++++ Entries shown

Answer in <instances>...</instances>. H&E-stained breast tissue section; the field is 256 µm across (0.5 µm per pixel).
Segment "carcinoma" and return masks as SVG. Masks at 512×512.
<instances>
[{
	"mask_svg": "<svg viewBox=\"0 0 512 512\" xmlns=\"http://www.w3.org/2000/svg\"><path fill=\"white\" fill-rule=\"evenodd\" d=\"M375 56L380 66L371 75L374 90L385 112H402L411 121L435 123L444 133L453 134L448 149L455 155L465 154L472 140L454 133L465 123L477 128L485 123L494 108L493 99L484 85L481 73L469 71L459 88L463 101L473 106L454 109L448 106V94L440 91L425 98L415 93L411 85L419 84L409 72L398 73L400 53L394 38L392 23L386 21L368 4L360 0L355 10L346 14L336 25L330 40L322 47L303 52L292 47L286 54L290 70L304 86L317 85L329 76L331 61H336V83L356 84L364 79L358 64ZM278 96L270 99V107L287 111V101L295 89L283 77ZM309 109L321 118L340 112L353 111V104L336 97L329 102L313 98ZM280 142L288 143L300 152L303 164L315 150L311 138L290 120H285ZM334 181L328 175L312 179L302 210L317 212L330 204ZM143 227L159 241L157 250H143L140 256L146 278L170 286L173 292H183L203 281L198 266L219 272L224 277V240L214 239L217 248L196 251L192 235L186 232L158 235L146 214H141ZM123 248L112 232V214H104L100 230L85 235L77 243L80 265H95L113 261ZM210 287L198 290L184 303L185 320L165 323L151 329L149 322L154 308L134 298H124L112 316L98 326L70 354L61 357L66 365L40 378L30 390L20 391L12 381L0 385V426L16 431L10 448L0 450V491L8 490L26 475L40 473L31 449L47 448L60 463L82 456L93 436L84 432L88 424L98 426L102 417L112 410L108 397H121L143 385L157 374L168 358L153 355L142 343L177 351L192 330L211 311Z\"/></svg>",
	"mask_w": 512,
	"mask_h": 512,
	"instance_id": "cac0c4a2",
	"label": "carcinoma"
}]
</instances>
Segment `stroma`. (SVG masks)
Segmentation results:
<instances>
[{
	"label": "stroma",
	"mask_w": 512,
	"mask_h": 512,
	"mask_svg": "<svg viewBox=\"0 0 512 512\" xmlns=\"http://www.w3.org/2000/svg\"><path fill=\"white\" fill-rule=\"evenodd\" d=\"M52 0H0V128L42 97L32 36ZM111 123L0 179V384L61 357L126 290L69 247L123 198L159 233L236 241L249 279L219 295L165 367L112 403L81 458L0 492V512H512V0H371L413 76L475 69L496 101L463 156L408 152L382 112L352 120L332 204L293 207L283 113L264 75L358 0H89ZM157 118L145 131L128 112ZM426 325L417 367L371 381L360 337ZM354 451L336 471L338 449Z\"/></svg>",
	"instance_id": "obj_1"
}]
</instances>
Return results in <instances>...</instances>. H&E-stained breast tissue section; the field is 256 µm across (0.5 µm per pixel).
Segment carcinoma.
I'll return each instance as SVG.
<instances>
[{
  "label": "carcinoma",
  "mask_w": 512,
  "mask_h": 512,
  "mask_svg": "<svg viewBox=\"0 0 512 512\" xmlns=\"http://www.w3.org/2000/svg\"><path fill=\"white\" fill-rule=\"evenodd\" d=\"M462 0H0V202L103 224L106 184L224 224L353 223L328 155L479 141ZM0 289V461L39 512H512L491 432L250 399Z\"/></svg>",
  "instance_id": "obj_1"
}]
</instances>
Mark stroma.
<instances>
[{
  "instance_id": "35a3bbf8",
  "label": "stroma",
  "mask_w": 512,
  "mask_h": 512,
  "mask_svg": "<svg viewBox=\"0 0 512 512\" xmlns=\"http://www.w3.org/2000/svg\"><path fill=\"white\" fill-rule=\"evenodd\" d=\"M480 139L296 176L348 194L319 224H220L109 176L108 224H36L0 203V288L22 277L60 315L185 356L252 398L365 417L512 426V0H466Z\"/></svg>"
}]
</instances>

++++++++

- Exercise brief:
From the preceding material, extract every line exactly.

- Exercise answer:
Answer in <instances>...</instances>. H&E-stained breast tissue section; the field is 256 µm across (0.5 µm per pixel).
Segment "carcinoma" and return masks as SVG. Masks at 512×512.
<instances>
[{
	"mask_svg": "<svg viewBox=\"0 0 512 512\" xmlns=\"http://www.w3.org/2000/svg\"><path fill=\"white\" fill-rule=\"evenodd\" d=\"M375 56L380 66L371 75L374 90L385 112H402L411 121L435 123L444 133L453 134L448 149L455 155L465 154L472 140L454 133L465 123L477 128L485 123L494 108L493 99L484 85L481 73L469 71L459 88L463 101L473 106L454 109L448 106V94L440 91L425 98L415 93L411 85L419 84L409 72L398 73L400 53L394 38L392 23L386 21L368 4L360 0L355 10L346 14L336 25L330 40L322 47L303 52L292 47L286 54L290 70L304 86L317 85L329 76L331 61H336V83L356 84L364 79L358 64ZM278 96L270 99V107L287 111V101L295 89L283 77ZM309 109L321 118L340 112L353 111V104L336 97L329 102L313 98ZM280 142L288 143L300 152L303 164L315 150L311 138L290 120H285ZM334 181L328 175L312 179L302 210L317 212L330 204ZM143 227L159 241L157 250H143L140 256L146 278L170 286L173 292H183L203 281L198 266L219 272L224 277V240L214 239L217 248L196 251L192 235L186 232L158 235L146 214H141ZM123 248L112 232V214H104L100 230L85 235L77 243L80 265H95L113 261ZM210 287L198 290L184 303L185 320L165 323L151 329L149 322L154 308L134 298H124L112 316L98 326L70 354L61 357L66 365L40 378L30 390L20 391L12 381L0 385V426L16 431L10 448L0 450V491L8 490L26 475L40 473L31 449L47 448L60 463L82 456L93 436L84 432L88 424L98 426L102 417L112 410L108 397H121L143 385L157 374L168 358L153 355L142 343L177 351L192 330L211 311Z\"/></svg>",
	"mask_w": 512,
	"mask_h": 512,
	"instance_id": "cac0c4a2",
	"label": "carcinoma"
}]
</instances>
Segment `stroma`. (SVG masks)
Segmentation results:
<instances>
[{
	"label": "stroma",
	"mask_w": 512,
	"mask_h": 512,
	"mask_svg": "<svg viewBox=\"0 0 512 512\" xmlns=\"http://www.w3.org/2000/svg\"><path fill=\"white\" fill-rule=\"evenodd\" d=\"M52 0H0V128L42 97L32 36ZM111 123L0 179V384L61 357L126 290L69 247L123 198L159 233L236 241L249 279L219 295L165 367L112 403L81 458L0 492V512H512V0H371L413 76L475 69L496 101L463 156L408 152L382 112L352 120L332 204L293 207L283 113L264 75L358 0H89ZM157 118L145 131L128 112ZM426 325L417 367L371 381L360 337ZM354 451L336 471L338 449Z\"/></svg>",
	"instance_id": "obj_1"
}]
</instances>
Return results in <instances>...</instances>. H&E-stained breast tissue section; the field is 256 µm across (0.5 µm per pixel).
Segment carcinoma.
I'll return each instance as SVG.
<instances>
[{
  "label": "carcinoma",
  "mask_w": 512,
  "mask_h": 512,
  "mask_svg": "<svg viewBox=\"0 0 512 512\" xmlns=\"http://www.w3.org/2000/svg\"><path fill=\"white\" fill-rule=\"evenodd\" d=\"M462 0H0V202L103 224L106 184L224 224L353 223L328 155L479 141ZM0 289V461L39 512H512L491 432L250 399Z\"/></svg>",
  "instance_id": "obj_1"
}]
</instances>
Mark stroma.
<instances>
[{
  "instance_id": "35a3bbf8",
  "label": "stroma",
  "mask_w": 512,
  "mask_h": 512,
  "mask_svg": "<svg viewBox=\"0 0 512 512\" xmlns=\"http://www.w3.org/2000/svg\"><path fill=\"white\" fill-rule=\"evenodd\" d=\"M480 139L296 176L348 194L319 224H220L109 176L108 224H36L0 203V288L22 277L60 315L185 356L252 398L365 417L512 426V0H466Z\"/></svg>"
}]
</instances>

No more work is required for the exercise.